[PROBLEM TO SOLVE]
Here is the task for the records below: repeat exactly the lines from the one with "none -> lime 1x1 tile [340,417,430,489]" to the one with "lime 1x4 tile [629,196,702,382] -> none", both included, and nothing else.

━━ DATA FOR THIS TASK ━━

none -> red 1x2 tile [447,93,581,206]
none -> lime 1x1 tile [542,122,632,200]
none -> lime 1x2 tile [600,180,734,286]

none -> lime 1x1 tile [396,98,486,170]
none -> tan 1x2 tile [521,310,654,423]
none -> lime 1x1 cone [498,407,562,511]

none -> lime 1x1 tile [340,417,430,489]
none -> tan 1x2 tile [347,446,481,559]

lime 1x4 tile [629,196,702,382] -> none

━━━
━━ DATA FOR THIS TASK ━━

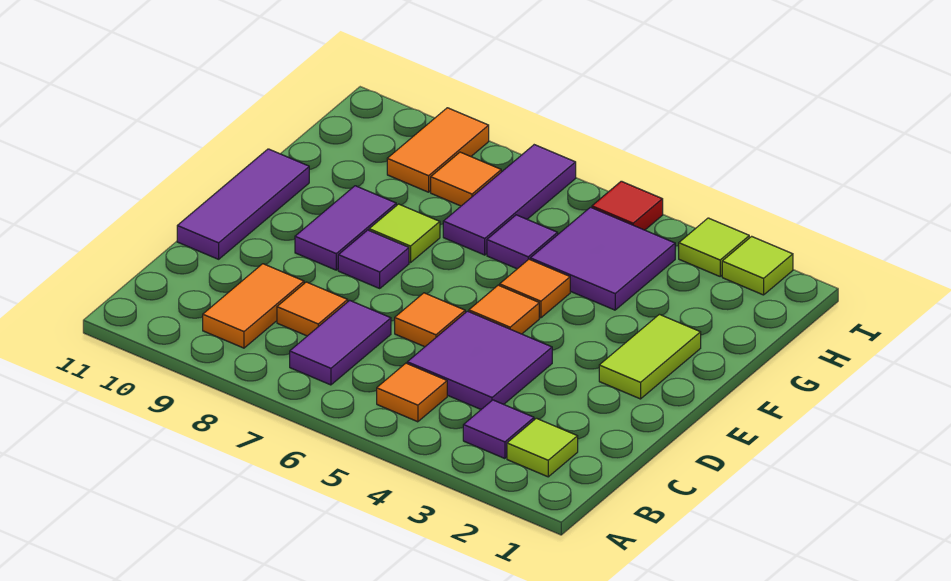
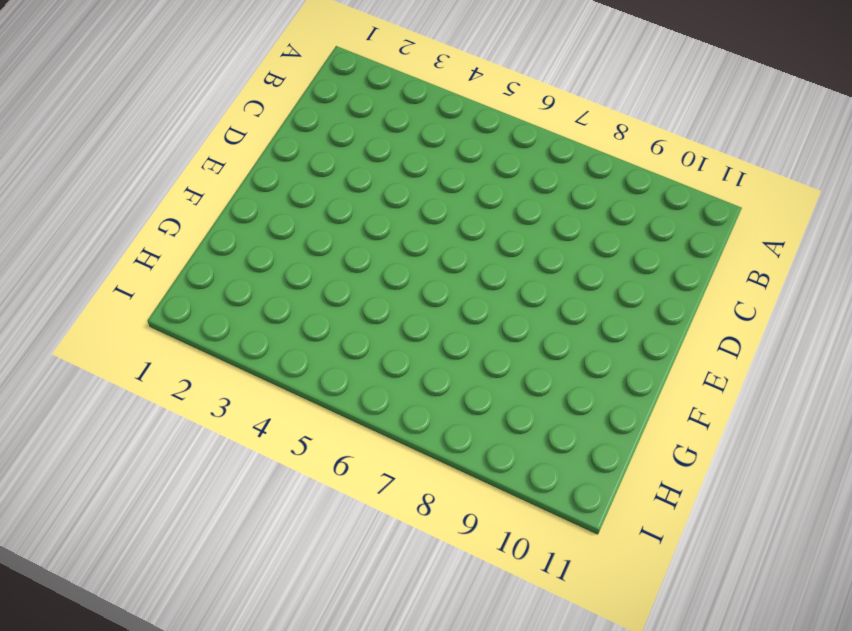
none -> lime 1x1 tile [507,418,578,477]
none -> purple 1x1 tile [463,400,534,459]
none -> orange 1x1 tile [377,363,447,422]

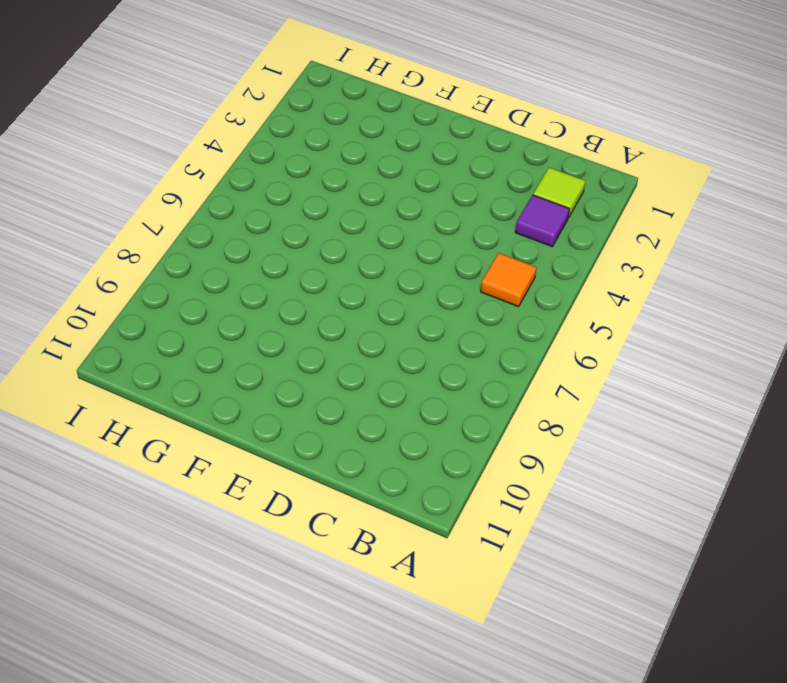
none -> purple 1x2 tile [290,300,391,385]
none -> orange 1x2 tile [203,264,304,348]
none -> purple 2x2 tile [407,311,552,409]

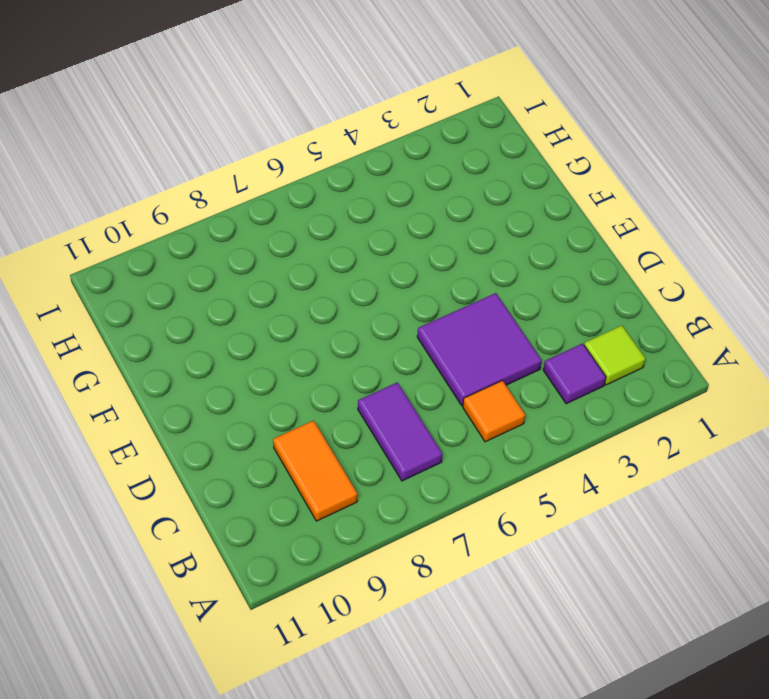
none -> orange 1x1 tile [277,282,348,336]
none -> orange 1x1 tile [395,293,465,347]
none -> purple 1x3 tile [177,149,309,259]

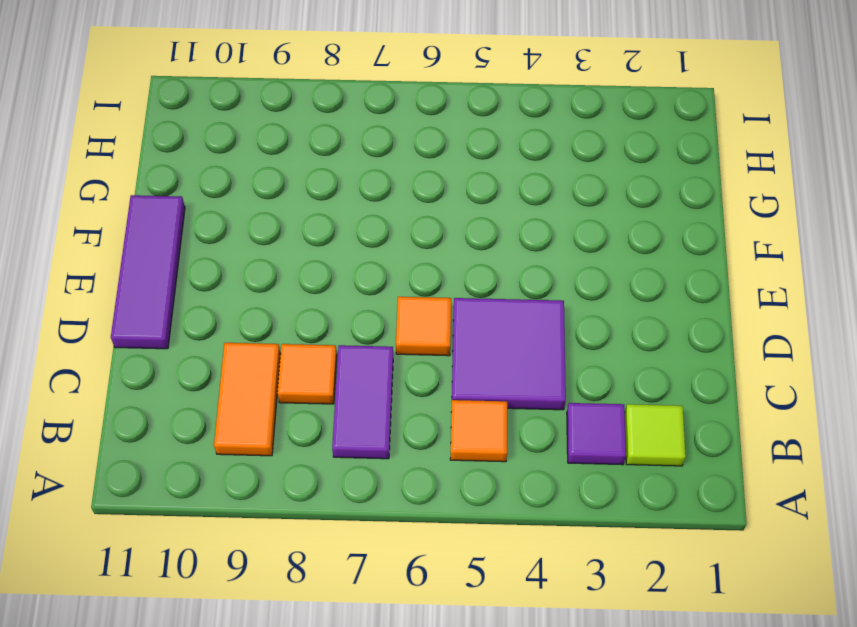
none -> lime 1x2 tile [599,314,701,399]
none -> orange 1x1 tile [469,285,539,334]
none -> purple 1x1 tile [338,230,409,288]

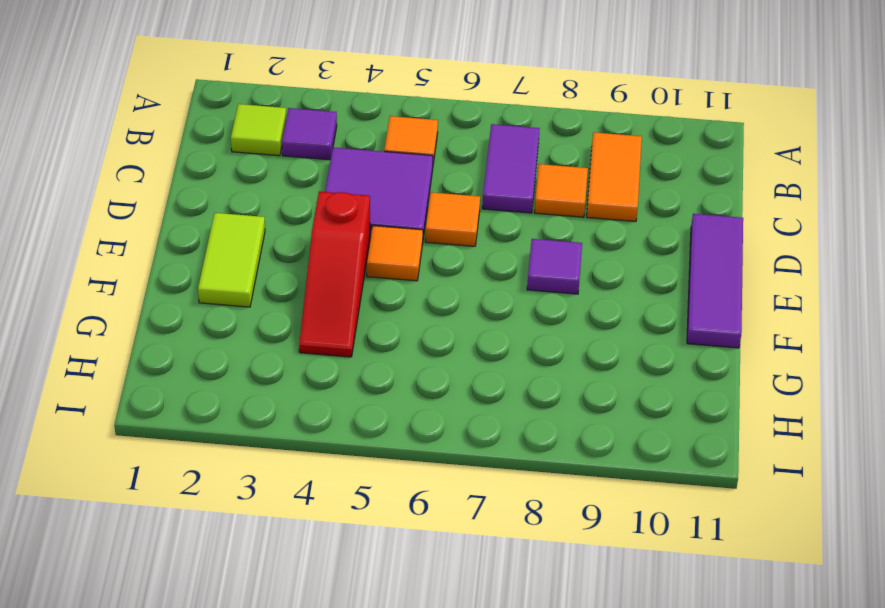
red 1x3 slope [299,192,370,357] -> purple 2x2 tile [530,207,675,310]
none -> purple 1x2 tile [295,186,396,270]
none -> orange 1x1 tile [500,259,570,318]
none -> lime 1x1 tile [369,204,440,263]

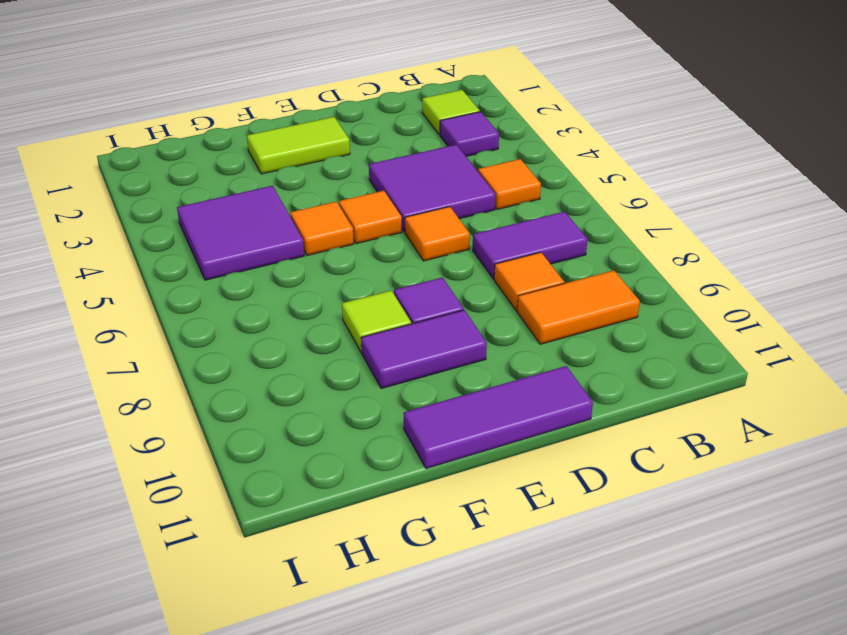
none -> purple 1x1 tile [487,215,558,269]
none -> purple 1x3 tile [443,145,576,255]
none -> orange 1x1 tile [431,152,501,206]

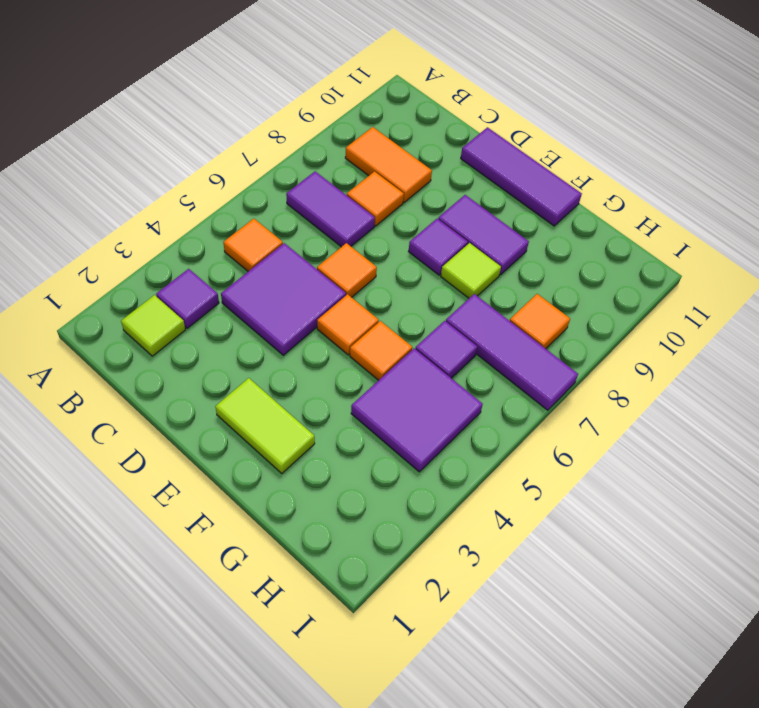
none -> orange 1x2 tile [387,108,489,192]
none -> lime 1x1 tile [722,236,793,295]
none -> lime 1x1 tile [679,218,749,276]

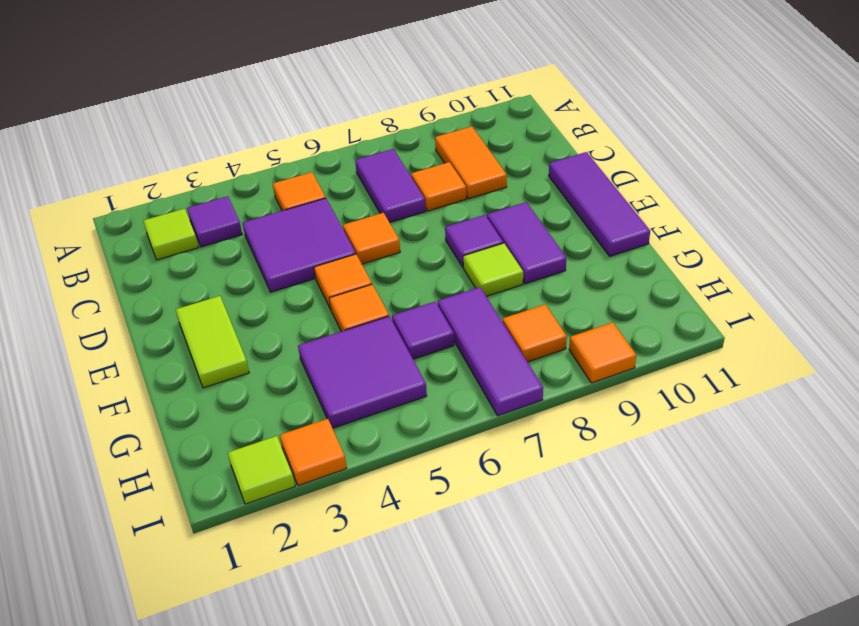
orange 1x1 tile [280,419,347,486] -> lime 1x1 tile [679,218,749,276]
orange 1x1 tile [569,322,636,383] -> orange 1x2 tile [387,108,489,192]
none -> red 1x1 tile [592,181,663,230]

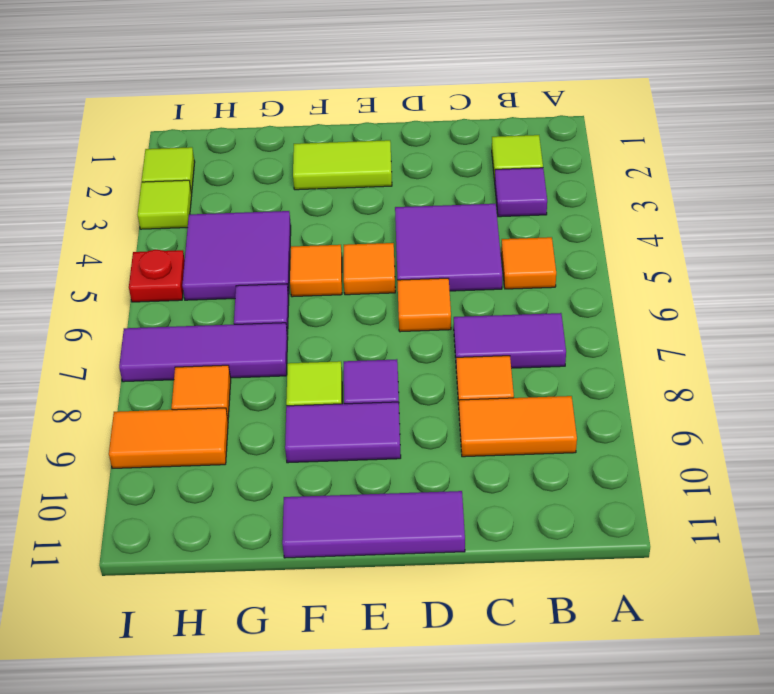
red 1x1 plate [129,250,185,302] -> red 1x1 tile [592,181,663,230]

━━━

[OUTPUT FOR THIS TASK]
none -> lime 1x1 tile [340,417,430,489]
none -> tan 1x2 tile [347,446,481,559]

lime 1x4 tile [629,196,702,382] -> none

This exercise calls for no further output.